▶ **STATED EXERCISE**: Return each line containing the string "instances".

▶ **Entries from a dataset**:

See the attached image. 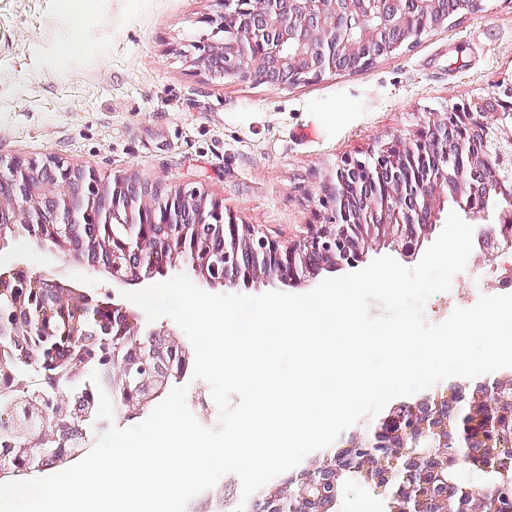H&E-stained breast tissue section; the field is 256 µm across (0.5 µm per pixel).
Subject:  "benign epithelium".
Listing matches in <instances>:
<instances>
[{
    "label": "benign epithelium",
    "mask_w": 512,
    "mask_h": 512,
    "mask_svg": "<svg viewBox=\"0 0 512 512\" xmlns=\"http://www.w3.org/2000/svg\"><path fill=\"white\" fill-rule=\"evenodd\" d=\"M222 10L206 20L210 33L193 48L196 62L213 77L271 87L316 81L327 73H362L378 59L398 52L419 33L410 30L409 11L438 28L448 23L447 0H219ZM497 96L455 104L431 115L419 133L396 139L371 151L368 158L342 162L323 187L324 222L307 235L280 242L261 235L249 224L225 219L223 205L192 191L168 189L159 182L115 177L101 180L92 170H75L59 160L41 165L0 158V224H78V211L95 210L108 224H130L127 236H112L115 285L143 282L155 268L181 257L211 284L233 288L239 282L277 279L295 285L322 270L355 268L368 249L390 245L406 258H415L435 230L448 204L458 206L479 228L482 255L512 251V208L493 201L495 182L512 178V122H499ZM481 139L482 147L466 146L462 134ZM224 232V263L210 259L204 247H188L199 229ZM64 301L75 315L85 313L92 300L69 288ZM119 335L141 331L138 317L112 306ZM189 350L176 343L161 367L160 388L146 396L139 389L123 393L125 415L150 410L169 377L184 373ZM496 381L468 392L457 386L444 398L426 399L393 408L372 431L353 432L348 448H365L356 458L374 491L390 502L389 512H422L429 492V470L441 449L461 448L445 466L472 464L498 474L494 491L505 512H512V473L496 459V435L512 423V398L501 396ZM393 448H404L412 461L425 466L419 480L409 483L397 465ZM57 440L39 448H24L0 457V475L25 472L36 458L61 456ZM304 494L329 495L325 481L312 471L291 479ZM479 489L468 481L454 485L442 512H481L468 506Z\"/></svg>",
    "instance_id": "benign-epithelium-1"
}]
</instances>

▶ **CORRECT ANSWER**:
Listing matches in <instances>:
<instances>
</instances>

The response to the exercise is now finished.